↓↓↓
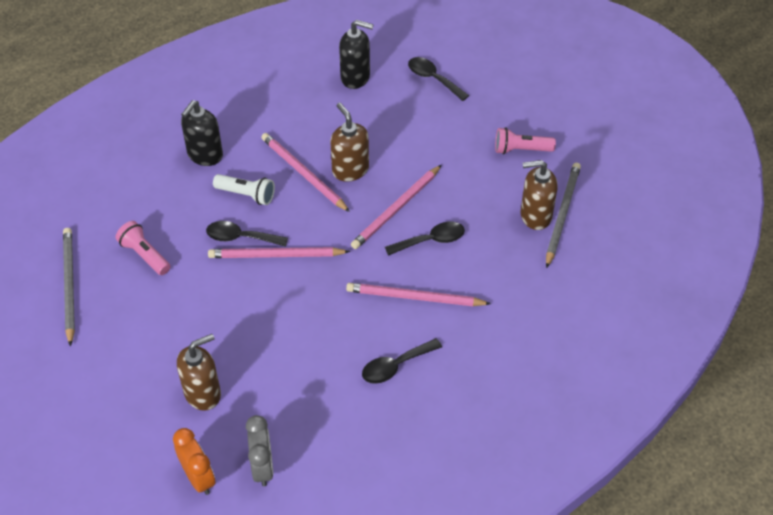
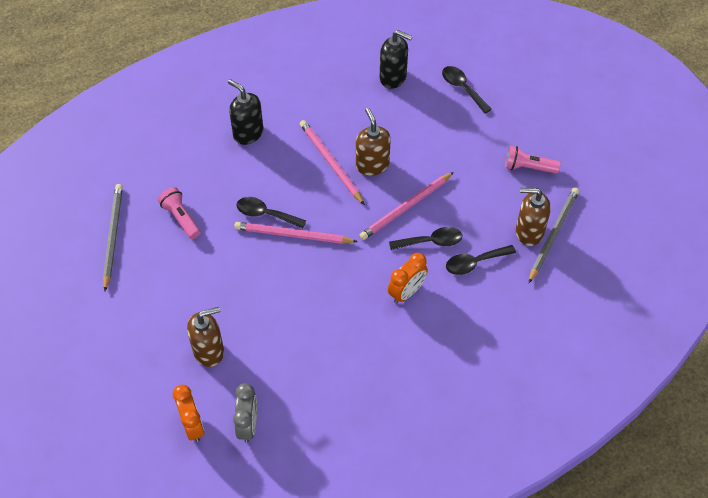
camera: 10 degrees right, 5 degrees up
black soap dispenser [181,100,223,166] -> black soap dispenser turned 90 degrees clockwise [228,79,263,145]
white flashlight [213,174,275,205] -> none
pink pencil [346,283,491,306] -> orange clock [388,253,428,303]
black spoon [362,338,442,384] -> black spoon moved to [446,245,516,275]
↑↑↑
§ WHAT YOU SHOULD DO:
With the pictures removed, print the entries above exactly.

§ EXERCISE RESPONSE:
camera: 10 degrees right, 5 degrees up
black soap dispenser [181,100,223,166] -> black soap dispenser turned 90 degrees clockwise [228,79,263,145]
white flashlight [213,174,275,205] -> none
pink pencil [346,283,491,306] -> orange clock [388,253,428,303]
black spoon [362,338,442,384] -> black spoon moved to [446,245,516,275]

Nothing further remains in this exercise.